■ Exercise task ■
Edit the lines below by replacing every instance of "center point" with "midpoint", and leave everything else unchanged.
[start]
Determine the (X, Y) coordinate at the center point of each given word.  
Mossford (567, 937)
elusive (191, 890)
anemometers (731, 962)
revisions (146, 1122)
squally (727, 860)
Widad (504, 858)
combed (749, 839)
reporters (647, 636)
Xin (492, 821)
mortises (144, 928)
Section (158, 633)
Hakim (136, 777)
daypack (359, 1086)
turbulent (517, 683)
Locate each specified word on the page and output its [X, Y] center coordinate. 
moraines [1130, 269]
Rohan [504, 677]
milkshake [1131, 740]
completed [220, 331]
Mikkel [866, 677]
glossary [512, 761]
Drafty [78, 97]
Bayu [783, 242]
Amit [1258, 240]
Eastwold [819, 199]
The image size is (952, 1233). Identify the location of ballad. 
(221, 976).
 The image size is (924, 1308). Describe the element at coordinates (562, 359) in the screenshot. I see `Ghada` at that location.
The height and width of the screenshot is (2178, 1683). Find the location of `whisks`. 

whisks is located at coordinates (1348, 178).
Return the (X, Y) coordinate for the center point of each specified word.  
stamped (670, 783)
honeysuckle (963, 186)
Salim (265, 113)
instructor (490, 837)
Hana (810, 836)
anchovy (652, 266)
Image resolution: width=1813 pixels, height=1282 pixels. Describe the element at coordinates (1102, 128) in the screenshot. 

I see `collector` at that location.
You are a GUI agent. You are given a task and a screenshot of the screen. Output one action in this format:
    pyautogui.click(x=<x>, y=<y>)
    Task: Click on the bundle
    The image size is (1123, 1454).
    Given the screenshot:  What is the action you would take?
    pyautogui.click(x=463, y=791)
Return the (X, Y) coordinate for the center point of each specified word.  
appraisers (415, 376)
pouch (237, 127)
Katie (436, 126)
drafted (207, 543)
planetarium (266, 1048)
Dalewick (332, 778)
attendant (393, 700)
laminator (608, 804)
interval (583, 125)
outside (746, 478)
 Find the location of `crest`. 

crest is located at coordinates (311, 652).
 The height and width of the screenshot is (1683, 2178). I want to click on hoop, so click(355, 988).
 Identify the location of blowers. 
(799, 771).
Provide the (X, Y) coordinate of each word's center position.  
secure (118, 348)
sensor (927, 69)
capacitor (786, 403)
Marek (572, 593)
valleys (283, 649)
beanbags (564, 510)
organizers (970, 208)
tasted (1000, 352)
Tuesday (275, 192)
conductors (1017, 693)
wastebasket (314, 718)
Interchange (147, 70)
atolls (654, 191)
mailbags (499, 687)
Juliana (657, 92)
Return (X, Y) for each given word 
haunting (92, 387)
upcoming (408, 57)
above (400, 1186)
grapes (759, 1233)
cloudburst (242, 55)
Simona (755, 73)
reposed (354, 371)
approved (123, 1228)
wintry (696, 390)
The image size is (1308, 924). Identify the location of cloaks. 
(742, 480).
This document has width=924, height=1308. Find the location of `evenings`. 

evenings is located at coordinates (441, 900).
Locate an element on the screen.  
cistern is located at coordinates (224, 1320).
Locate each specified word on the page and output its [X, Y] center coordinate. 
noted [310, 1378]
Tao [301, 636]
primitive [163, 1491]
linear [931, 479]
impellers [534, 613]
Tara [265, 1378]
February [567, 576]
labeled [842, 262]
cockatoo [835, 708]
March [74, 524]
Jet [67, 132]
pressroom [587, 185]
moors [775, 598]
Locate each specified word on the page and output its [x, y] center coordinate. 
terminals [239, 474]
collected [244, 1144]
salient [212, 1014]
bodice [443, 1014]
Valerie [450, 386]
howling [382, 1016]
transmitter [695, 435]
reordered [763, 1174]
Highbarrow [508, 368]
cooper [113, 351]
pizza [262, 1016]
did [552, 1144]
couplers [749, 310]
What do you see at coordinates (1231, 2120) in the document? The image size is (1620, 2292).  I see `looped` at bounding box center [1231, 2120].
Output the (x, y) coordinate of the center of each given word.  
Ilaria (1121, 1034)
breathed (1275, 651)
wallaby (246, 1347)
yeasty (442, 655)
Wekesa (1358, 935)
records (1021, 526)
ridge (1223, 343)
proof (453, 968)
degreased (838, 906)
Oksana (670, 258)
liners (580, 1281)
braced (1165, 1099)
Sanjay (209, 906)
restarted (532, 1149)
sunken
[end]
■ Exercise answer ■
Determine the (X, Y) coordinate at the midpoint of each given word.  
Mossford (567, 937)
elusive (191, 890)
anemometers (731, 962)
revisions (146, 1122)
squally (727, 860)
Widad (504, 858)
combed (749, 839)
reporters (647, 636)
Xin (492, 821)
mortises (144, 928)
Section (158, 633)
Hakim (136, 777)
daypack (359, 1086)
turbulent (517, 683)
Locate each specified word on the page and output its [X, Y] center coordinate. 
moraines [1130, 269]
Rohan [504, 677]
milkshake [1131, 740]
completed [220, 331]
Mikkel [866, 677]
glossary [512, 761]
Drafty [78, 97]
Bayu [783, 242]
Amit [1258, 240]
Eastwold [819, 199]
The image size is (952, 1233). Identify the location of ballad. 
(221, 976).
 The image size is (924, 1308). Describe the element at coordinates (562, 359) in the screenshot. I see `Ghada` at that location.
The height and width of the screenshot is (2178, 1683). Find the location of `whisks`. 

whisks is located at coordinates (1348, 178).
Return the (X, Y) coordinate for the midpoint of each specified word.  
stamped (670, 783)
honeysuckle (963, 186)
Salim (265, 113)
instructor (490, 837)
Hana (810, 836)
anchovy (652, 266)
Image resolution: width=1813 pixels, height=1282 pixels. Describe the element at coordinates (1102, 128) in the screenshot. 

I see `collector` at that location.
You are a GUI agent. You are given a task and a screenshot of the screen. Output one action in this format:
    pyautogui.click(x=<x>, y=<y>)
    Task: Click on the bundle
    The image size is (1123, 1454).
    Given the screenshot:  What is the action you would take?
    pyautogui.click(x=463, y=791)
Return the (X, Y) coordinate for the midpoint of each specified word.  
appraisers (415, 376)
pouch (237, 127)
Katie (436, 126)
drafted (207, 543)
planetarium (266, 1048)
Dalewick (332, 778)
attendant (393, 700)
laminator (608, 804)
interval (583, 125)
outside (746, 478)
 Find the location of `crest`. 

crest is located at coordinates (311, 652).
 The height and width of the screenshot is (1683, 2178). I want to click on hoop, so click(355, 988).
 Identify the location of blowers. 
(799, 771).
Provide the (X, Y) coordinate of each word's center position.  
secure (118, 348)
sensor (927, 69)
capacitor (786, 403)
Marek (572, 593)
valleys (283, 649)
beanbags (564, 510)
organizers (970, 208)
tasted (1000, 352)
Tuesday (275, 192)
conductors (1017, 693)
wastebasket (314, 718)
Interchange (147, 70)
atolls (654, 191)
mailbags (499, 687)
Juliana (657, 92)
Return (X, Y) for each given word 
haunting (92, 387)
upcoming (408, 57)
above (400, 1186)
grapes (759, 1233)
cloudburst (242, 55)
Simona (755, 73)
reposed (354, 371)
approved (123, 1228)
wintry (696, 390)
The image size is (1308, 924). Identify the location of cloaks. 
(742, 480).
This document has width=924, height=1308. Find the location of `evenings`. 

evenings is located at coordinates (441, 900).
Locate an element on the screen.  
cistern is located at coordinates (224, 1320).
Locate each specified word on the page and output its [X, Y] center coordinate. 
noted [310, 1378]
Tao [301, 636]
primitive [163, 1491]
linear [931, 479]
impellers [534, 613]
Tara [265, 1378]
February [567, 576]
labeled [842, 262]
cockatoo [835, 708]
March [74, 524]
Jet [67, 132]
pressroom [587, 185]
moors [775, 598]
Locate each specified word on the page and output its [x, y] center coordinate. 
terminals [239, 474]
collected [244, 1144]
salient [212, 1014]
bodice [443, 1014]
Valerie [450, 386]
howling [382, 1016]
transmitter [695, 435]
reordered [763, 1174]
Highbarrow [508, 368]
cooper [113, 351]
pizza [262, 1016]
did [552, 1144]
couplers [749, 310]
What do you see at coordinates (1231, 2120) in the document? The image size is (1620, 2292).  I see `looped` at bounding box center [1231, 2120].
Output the (x, y) coordinate of the center of each given word.  
Ilaria (1121, 1034)
breathed (1275, 651)
wallaby (246, 1347)
yeasty (442, 655)
Wekesa (1358, 935)
records (1021, 526)
ridge (1223, 343)
proof (453, 968)
degreased (838, 906)
Oksana (670, 258)
liners (580, 1281)
braced (1165, 1099)
Sanjay (209, 906)
restarted (532, 1149)
sunken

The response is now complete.